▶ [INSTRUCTIONS TO FOLLOW]: Write every line below out again, exactly as given, but leave out the pictures.

*** RECORD SET ***

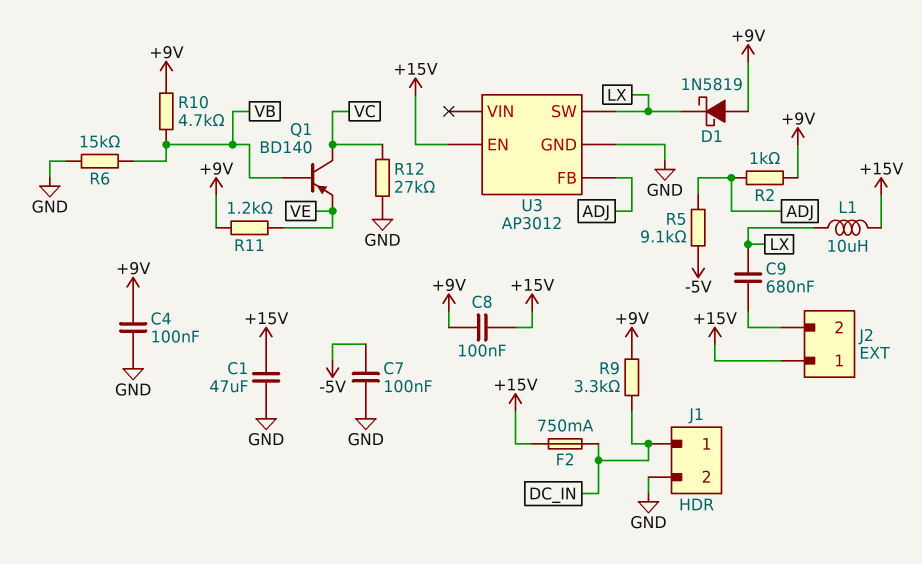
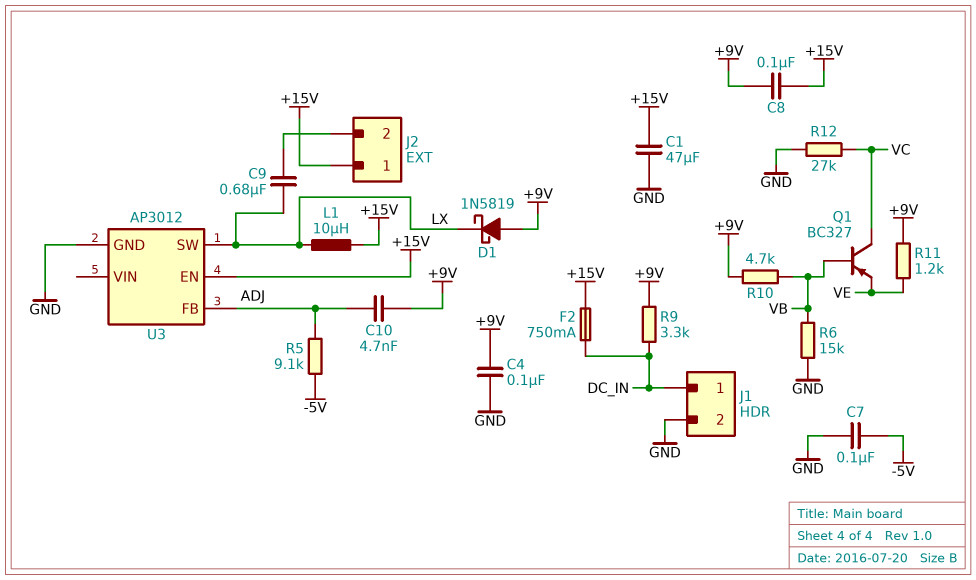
C10: none -> 4.7nF (+9V, ADJ)
Q1: PNP BD140 (B VB, C VC, E VE) -> PNP BC327 (B VB, C VC, E VE)
R2: 1k (+9V, ADJ) -> none

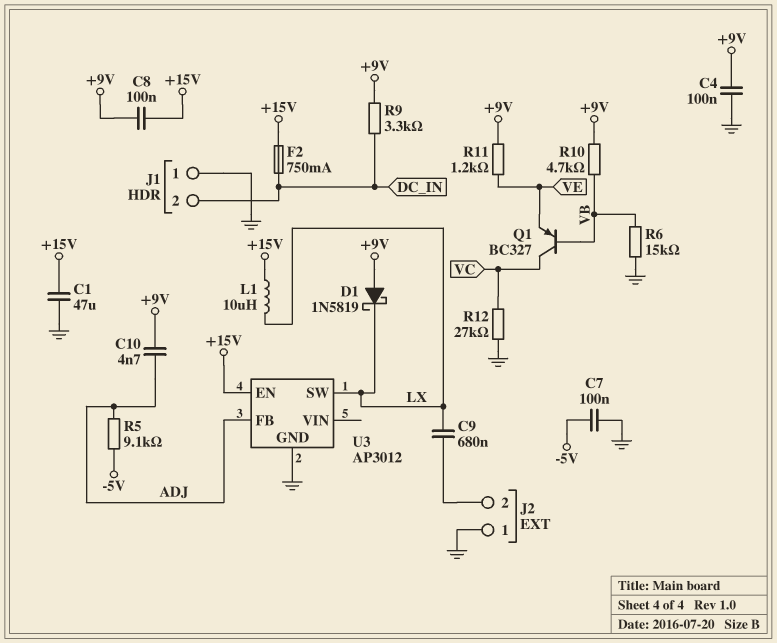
J1 pin 1: DC_IN -> GND
J1 pin 2: GND -> DC_IN
J2 pin 1: +15V -> GND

*** End of RECORD SET ***

▶ [ANSWER FOR THIS EXERCISE]:
C10: none -> 4.7nF (+9V, ADJ)
Q1: PNP BD140 (B VB, C VC, E VE) -> PNP BC327 (B VB, C VC, E VE)
R2: 1k (+9V, ADJ) -> none

J1 pin 1: DC_IN -> GND
J1 pin 2: GND -> DC_IN
J2 pin 1: +15V -> GND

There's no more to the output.